:: Task instructions ::
Retype all entries exactly as they stand, excluding pictures.

:: Listed records ::

---+---

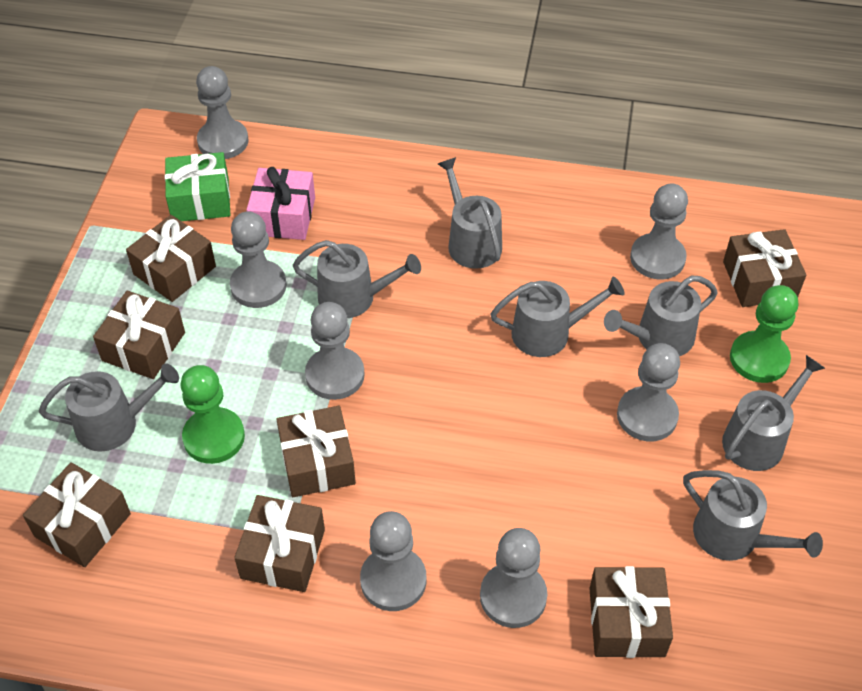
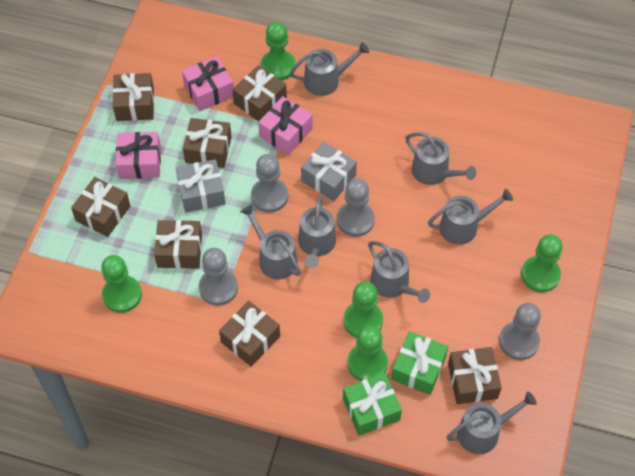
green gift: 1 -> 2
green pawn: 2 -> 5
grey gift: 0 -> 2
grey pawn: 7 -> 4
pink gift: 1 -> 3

---+---

:: Final answer ::
green gift: 1 -> 2
green pawn: 2 -> 5
grey gift: 0 -> 2
grey pawn: 7 -> 4
pink gift: 1 -> 3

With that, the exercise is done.